__Record list__.
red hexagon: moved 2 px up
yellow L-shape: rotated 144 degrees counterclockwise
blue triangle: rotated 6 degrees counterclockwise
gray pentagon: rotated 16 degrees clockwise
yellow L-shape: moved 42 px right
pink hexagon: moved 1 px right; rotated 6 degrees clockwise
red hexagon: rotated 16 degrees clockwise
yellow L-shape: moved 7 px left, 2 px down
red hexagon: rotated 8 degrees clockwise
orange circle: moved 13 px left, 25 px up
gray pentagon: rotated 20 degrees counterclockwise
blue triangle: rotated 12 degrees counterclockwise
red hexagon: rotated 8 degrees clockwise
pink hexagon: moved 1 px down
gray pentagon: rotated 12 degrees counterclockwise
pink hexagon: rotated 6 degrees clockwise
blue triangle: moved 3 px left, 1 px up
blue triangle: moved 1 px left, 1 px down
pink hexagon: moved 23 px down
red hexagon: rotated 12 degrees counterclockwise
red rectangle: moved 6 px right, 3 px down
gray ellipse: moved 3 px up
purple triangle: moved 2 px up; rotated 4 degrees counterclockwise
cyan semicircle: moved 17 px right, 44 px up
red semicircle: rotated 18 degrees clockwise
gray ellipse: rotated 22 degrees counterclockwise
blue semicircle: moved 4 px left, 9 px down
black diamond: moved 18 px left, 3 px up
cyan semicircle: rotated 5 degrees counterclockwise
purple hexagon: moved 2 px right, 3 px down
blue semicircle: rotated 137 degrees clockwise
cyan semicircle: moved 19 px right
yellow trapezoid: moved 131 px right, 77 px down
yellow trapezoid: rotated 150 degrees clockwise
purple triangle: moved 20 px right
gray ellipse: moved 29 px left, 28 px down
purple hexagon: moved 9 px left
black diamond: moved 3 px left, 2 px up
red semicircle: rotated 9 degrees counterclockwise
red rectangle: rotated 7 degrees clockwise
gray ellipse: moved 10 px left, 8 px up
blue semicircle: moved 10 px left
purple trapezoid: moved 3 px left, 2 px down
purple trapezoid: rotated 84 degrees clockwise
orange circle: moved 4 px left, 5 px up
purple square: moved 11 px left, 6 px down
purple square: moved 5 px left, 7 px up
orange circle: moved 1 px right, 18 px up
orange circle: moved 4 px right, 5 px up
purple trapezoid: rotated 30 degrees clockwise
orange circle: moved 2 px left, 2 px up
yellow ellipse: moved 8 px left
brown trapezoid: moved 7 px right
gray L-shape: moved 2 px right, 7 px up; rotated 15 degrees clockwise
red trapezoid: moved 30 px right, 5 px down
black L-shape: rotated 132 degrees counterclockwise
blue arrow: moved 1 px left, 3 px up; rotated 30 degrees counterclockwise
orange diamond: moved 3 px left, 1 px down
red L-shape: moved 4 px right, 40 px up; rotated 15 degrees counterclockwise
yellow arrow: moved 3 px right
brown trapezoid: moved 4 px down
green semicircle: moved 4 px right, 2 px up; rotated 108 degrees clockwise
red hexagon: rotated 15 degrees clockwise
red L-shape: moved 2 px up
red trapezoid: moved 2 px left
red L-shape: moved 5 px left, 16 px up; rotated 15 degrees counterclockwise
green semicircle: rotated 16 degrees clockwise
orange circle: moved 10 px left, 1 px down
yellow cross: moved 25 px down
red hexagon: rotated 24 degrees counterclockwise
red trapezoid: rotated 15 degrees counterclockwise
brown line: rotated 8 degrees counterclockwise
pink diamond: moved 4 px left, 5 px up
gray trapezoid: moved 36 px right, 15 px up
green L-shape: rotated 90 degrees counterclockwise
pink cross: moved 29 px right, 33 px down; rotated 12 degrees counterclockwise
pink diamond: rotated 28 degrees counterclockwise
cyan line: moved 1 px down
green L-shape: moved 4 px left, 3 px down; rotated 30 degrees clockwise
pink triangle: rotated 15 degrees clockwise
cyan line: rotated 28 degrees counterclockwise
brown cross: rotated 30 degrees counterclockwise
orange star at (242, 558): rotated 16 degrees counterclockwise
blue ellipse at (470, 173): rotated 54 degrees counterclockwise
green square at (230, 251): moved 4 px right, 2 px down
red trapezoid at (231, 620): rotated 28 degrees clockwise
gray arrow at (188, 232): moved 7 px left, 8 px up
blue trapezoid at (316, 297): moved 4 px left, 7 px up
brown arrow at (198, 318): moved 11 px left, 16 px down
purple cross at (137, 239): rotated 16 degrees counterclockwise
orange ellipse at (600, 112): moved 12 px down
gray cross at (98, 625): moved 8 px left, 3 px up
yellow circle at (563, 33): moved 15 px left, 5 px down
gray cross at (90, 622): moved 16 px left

__Stated task__.
Lay out every one of the lines above as a Markdown table with the columns Number and Line, one row per line in order. Leave out any blank lines.

__Task output__.
| Number | Line |
|---|---|
| 1 | red hexagon: moved 2 px up |
| 2 | yellow L-shape: rotated 144 degrees counterclockwise |
| 3 | blue triangle: rotated 6 degrees counterclockwise |
| 4 | gray pentagon: rotated 16 degrees clockwise |
| 5 | yellow L-shape: moved 42 px right |
| 6 | pink hexagon: moved 1 px right; rotated 6 degrees clockwise |
| 7 | red hexagon: rotated 16 degrees clockwise |
| 8 | yellow L-shape: moved 7 px left, 2 px down |
| 9 | red hexagon: rotated 8 degrees clockwise |
| 10 | orange circle: moved 13 px left, 25 px up |
| 11 | gray pentagon: rotated 20 degrees counterclockwise |
| 12 | blue triangle: rotated 12 degrees counterclockwise |
| 13 | red hexagon: rotated 8 degrees clockwise |
| 14 | pink hexagon: moved 1 px down |
| 15 | gray pentagon: rotated 12 degrees counterclockwise |
| 16 | pink hexagon: rotated 6 degrees clockwise |
| 17 | blue triangle: moved 3 px left, 1 px up |
| 18 | blue triangle: moved 1 px left, 1 px down |
| 19 | pink hexagon: moved 23 px down |
| 20 | red hexagon: rotated 12 degrees counterclockwise |
| 21 | red rectangle: moved 6 px right, 3 px down |
| 22 | gray ellipse: moved 3 px up |
| 23 | purple triangle: moved 2 px up; rotated 4 degrees counterclockwise |
| 24 | cyan semicircle: moved 17 px right, 44 px up |
| 25 | red semicircle: rotated 18 degrees clockwise |
| 26 | gray ellipse: rotated 22 degrees counterclockwise |
| 27 | blue semicircle: moved 4 px left, 9 px down |
| 28 | black diamond: moved 18 px left, 3 px up |
| 29 | cyan semicircle: rotated 5 degrees counterclockwise |
| 30 | purple hexagon: moved 2 px right, 3 px down |
| 31 | blue semicircle: rotated 137 degrees clockwise |
| 32 | cyan semicircle: moved 19 px right |
| 33 | yellow trapezoid: moved 131 px right, 77 px down |
| 34 | yellow trapezoid: rotated 150 degrees clockwise |
| 35 | purple triangle: moved 20 px right |
| 36 | gray ellipse: moved 29 px left, 28 px down |
| 37 | purple hexagon: moved 9 px left |
| 38 | black diamond: moved 3 px left, 2 px up |
| 39 | red semicircle: rotated 9 degrees counterclockwise |
| 40 | red rectangle: rotated 7 degrees clockwise |
| 41 | gray ellipse: moved 10 px left, 8 px up |
| 42 | blue semicircle: moved 10 px left |
| 43 | purple trapezoid: moved 3 px left, 2 px down |
| 44 | purple trapezoid: rotated 84 degrees clockwise |
| 45 | orange circle: moved 4 px left, 5 px up |
| 46 | purple square: moved 11 px left, 6 px down |
| 47 | purple square: moved 5 px left, 7 px up |
| 48 | orange circle: moved 1 px right, 18 px up |
| 49 | orange circle: moved 4 px right, 5 px up |
| 50 | purple trapezoid: rotated 30 degrees clockwise |
| 51 | orange circle: moved 2 px left, 2 px up |
| 52 | yellow ellipse: moved 8 px left |
| 53 | brown trapezoid: moved 7 px right |
| 54 | gray L-shape: moved 2 px right, 7 px up; rotated 15 degrees clockwise |
| 55 | red trapezoid: moved 30 px right, 5 px down |
| 56 | black L-shape: rotated 132 degrees counterclockwise |
| 57 | blue arrow: moved 1 px left, 3 px up; rotated 30 degrees counterclockwise |
| 58 | orange diamond: moved 3 px left, 1 px down |
| 59 | red L-shape: moved 4 px right, 40 px up; rotated 15 degrees counterclockwise |
| 60 | yellow arrow: moved 3 px right |
| 61 | brown trapezoid: moved 4 px down |
| 62 | green semicircle: moved 4 px right, 2 px up; rotated 108 degrees clockwise |
| 63 | red hexagon: rotated 15 degrees clockwise |
| 64 | red L-shape: moved 2 px up |
| 65 | red trapezoid: moved 2 px left |
| 66 | red L-shape: moved 5 px left, 16 px up; rotated 15 degrees counterclockwise |
| 67 | green semicircle: rotated 16 degrees clockwise |
| 68 | orange circle: moved 10 px left, 1 px down |
| 69 | yellow cross: moved 25 px down |
| 70 | red hexagon: rotated 24 degrees counterclockwise |
| 71 | red trapezoid: rotated 15 degrees counterclockwise |
| 72 | brown line: rotated 8 degrees counterclockwise |
| 73 | pink diamond: moved 4 px left, 5 px up |
| 74 | gray trapezoid: moved 36 px right, 15 px up |
| 75 | green L-shape: rotated 90 degrees counterclockwise |
| 76 | pink cross: moved 29 px right, 33 px down; rotated 12 degrees counterclockwise |
| 77 | pink diamond: rotated 28 degrees counterclockwise |
| 78 | cyan line: moved 1 px down |
| 79 | green L-shape: moved 4 px left, 3 px down; rotated 30 degrees clockwise |
| 80 | pink triangle: rotated 15 degrees clockwise |
| 81 | cyan line: rotated 28 degrees counterclockwise |
| 82 | brown cross: rotated 30 degrees counterclockwise |
| 83 | orange star at (242, 558): rotated 16 degrees counterclockwise |
| 84 | blue ellipse at (470, 173): rotated 54 degrees counterclockwise |
| 85 | green square at (230, 251): moved 4 px right, 2 px down |
| 86 | red trapezoid at (231, 620): rotated 28 degrees clockwise |
| 87 | gray arrow at (188, 232): moved 7 px left, 8 px up |
| 88 | blue trapezoid at (316, 297): moved 4 px left, 7 px up |
| 89 | brown arrow at (198, 318): moved 11 px left, 16 px down |
| 90 | purple cross at (137, 239): rotated 16 degrees counterclockwise |
| 91 | orange ellipse at (600, 112): moved 12 px down |
| 92 | gray cross at (98, 625): moved 8 px left, 3 px up |
| 93 | yellow circle at (563, 33): moved 15 px left, 5 px down |
| 94 | gray cross at (90, 622): moved 16 px left |